::: Supplied entries :::

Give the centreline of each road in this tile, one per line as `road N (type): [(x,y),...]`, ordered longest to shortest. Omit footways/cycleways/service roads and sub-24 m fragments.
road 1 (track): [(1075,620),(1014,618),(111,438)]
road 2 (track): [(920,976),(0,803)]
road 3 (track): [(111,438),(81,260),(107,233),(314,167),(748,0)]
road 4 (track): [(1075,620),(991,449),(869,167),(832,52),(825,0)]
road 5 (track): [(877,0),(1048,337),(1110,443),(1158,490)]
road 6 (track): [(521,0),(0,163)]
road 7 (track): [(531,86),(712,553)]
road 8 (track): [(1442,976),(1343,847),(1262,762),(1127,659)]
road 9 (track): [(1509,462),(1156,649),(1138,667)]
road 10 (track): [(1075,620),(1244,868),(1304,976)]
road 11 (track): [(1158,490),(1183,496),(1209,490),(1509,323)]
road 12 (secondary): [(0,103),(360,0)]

:::

### Exercise prompt
Line by line, reproduce the data exactly.

### Solution for this task
Give the centreline of each road in this tile, one per line as `road N (type): [(x,y),...]`, ordered longest to shortest. Omit footways/cycleways/service roads and sub-24 m fragments.
road 1 (track): [(1075,620),(1014,618),(111,438)]
road 2 (track): [(920,976),(0,803)]
road 3 (track): [(111,438),(81,260),(107,233),(314,167),(748,0)]
road 4 (track): [(1075,620),(991,449),(869,167),(832,52),(825,0)]
road 5 (track): [(877,0),(1048,337),(1110,443),(1158,490)]
road 6 (track): [(521,0),(0,163)]
road 7 (track): [(531,86),(712,553)]
road 8 (track): [(1442,976),(1343,847),(1262,762),(1127,659)]
road 9 (track): [(1509,462),(1156,649),(1138,667)]
road 10 (track): [(1075,620),(1244,868),(1304,976)]
road 11 (track): [(1158,490),(1183,496),(1209,490),(1509,323)]
road 12 (secondary): [(0,103),(360,0)]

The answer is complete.